Content revision data:

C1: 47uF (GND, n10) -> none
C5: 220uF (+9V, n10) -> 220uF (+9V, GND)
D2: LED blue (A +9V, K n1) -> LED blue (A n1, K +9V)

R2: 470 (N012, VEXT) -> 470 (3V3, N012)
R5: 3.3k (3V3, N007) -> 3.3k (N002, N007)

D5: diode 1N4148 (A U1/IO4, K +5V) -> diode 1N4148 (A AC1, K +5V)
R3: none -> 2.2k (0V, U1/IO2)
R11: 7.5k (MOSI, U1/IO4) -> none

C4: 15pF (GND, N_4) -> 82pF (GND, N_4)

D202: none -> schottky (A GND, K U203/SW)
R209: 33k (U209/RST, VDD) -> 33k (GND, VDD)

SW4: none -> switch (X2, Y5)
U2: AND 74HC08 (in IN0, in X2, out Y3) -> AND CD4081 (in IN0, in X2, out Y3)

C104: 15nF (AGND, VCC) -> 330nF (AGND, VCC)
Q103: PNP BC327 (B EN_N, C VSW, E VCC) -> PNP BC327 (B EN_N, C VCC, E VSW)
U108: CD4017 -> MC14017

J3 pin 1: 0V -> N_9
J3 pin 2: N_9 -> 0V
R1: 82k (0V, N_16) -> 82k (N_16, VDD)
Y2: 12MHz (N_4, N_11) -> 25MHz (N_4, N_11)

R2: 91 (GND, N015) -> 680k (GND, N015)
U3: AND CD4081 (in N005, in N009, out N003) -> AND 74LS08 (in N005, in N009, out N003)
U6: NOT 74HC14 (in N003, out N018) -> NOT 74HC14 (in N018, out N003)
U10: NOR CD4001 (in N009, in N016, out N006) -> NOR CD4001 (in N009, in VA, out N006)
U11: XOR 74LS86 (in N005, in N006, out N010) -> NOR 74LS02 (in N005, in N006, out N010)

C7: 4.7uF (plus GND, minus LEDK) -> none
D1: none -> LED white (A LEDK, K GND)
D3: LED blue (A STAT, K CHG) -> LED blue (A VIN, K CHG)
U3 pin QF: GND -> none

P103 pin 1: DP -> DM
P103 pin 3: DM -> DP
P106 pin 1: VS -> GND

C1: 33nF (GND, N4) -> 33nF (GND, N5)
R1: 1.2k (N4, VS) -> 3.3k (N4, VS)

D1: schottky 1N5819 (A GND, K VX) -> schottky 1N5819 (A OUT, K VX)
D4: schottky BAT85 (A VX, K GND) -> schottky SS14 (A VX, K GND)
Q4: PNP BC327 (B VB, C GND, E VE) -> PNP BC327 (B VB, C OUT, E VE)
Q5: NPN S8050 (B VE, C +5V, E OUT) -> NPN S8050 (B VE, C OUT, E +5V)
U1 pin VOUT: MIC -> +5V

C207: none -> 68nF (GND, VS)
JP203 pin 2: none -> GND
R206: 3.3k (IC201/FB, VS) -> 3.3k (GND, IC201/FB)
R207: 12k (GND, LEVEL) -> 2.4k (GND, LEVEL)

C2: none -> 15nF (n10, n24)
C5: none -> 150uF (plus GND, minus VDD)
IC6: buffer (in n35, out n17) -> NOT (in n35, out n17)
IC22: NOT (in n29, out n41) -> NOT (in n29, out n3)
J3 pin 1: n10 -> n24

• WORK TO BE COMPLETED:
A verbatim copy of the records above should be returned.

• SOLUTION BELOW:
C1: 47uF (GND, n10) -> none
C5: 220uF (+9V, n10) -> 220uF (+9V, GND)
D2: LED blue (A +9V, K n1) -> LED blue (A n1, K +9V)

R2: 470 (N012, VEXT) -> 470 (3V3, N012)
R5: 3.3k (3V3, N007) -> 3.3k (N002, N007)

D5: diode 1N4148 (A U1/IO4, K +5V) -> diode 1N4148 (A AC1, K +5V)
R3: none -> 2.2k (0V, U1/IO2)
R11: 7.5k (MOSI, U1/IO4) -> none

C4: 15pF (GND, N_4) -> 82pF (GND, N_4)

D202: none -> schottky (A GND, K U203/SW)
R209: 33k (U209/RST, VDD) -> 33k (GND, VDD)

SW4: none -> switch (X2, Y5)
U2: AND 74HC08 (in IN0, in X2, out Y3) -> AND CD4081 (in IN0, in X2, out Y3)

C104: 15nF (AGND, VCC) -> 330nF (AGND, VCC)
Q103: PNP BC327 (B EN_N, C VSW, E VCC) -> PNP BC327 (B EN_N, C VCC, E VSW)
U108: CD4017 -> MC14017

J3 pin 1: 0V -> N_9
J3 pin 2: N_9 -> 0V
R1: 82k (0V, N_16) -> 82k (N_16, VDD)
Y2: 12MHz (N_4, N_11) -> 25MHz (N_4, N_11)

R2: 91 (GND, N015) -> 680k (GND, N015)
U3: AND CD4081 (in N005, in N009, out N003) -> AND 74LS08 (in N005, in N009, out N003)
U6: NOT 74HC14 (in N003, out N018) -> NOT 74HC14 (in N018, out N003)
U10: NOR CD4001 (in N009, in N016, out N006) -> NOR CD4001 (in N009, in VA, out N006)
U11: XOR 74LS86 (in N005, in N006, out N010) -> NOR 74LS02 (in N005, in N006, out N010)

C7: 4.7uF (plus GND, minus LEDK) -> none
D1: none -> LED white (A LEDK, K GND)
D3: LED blue (A STAT, K CHG) -> LED blue (A VIN, K CHG)
U3 pin QF: GND -> none

P103 pin 1: DP -> DM
P103 pin 3: DM -> DP
P106 pin 1: VS -> GND

C1: 33nF (GND, N4) -> 33nF (GND, N5)
R1: 1.2k (N4, VS) -> 3.3k (N4, VS)

D1: schottky 1N5819 (A GND, K VX) -> schottky 1N5819 (A OUT, K VX)
D4: schottky BAT85 (A VX, K GND) -> schottky SS14 (A VX, K GND)
Q4: PNP BC327 (B VB, C GND, E VE) -> PNP BC327 (B VB, C OUT, E VE)
Q5: NPN S8050 (B VE, C +5V, E OUT) -> NPN S8050 (B VE, C OUT, E +5V)
U1 pin VOUT: MIC -> +5V

C207: none -> 68nF (GND, VS)
JP203 pin 2: none -> GND
R206: 3.3k (IC201/FB, VS) -> 3.3k (GND, IC201/FB)
R207: 12k (GND, LEVEL) -> 2.4k (GND, LEVEL)

C2: none -> 15nF (n10, n24)
C5: none -> 150uF (plus GND, minus VDD)
IC6: buffer (in n35, out n17) -> NOT (in n35, out n17)
IC22: NOT (in n29, out n41) -> NOT (in n29, out n3)
J3 pin 1: n10 -> n24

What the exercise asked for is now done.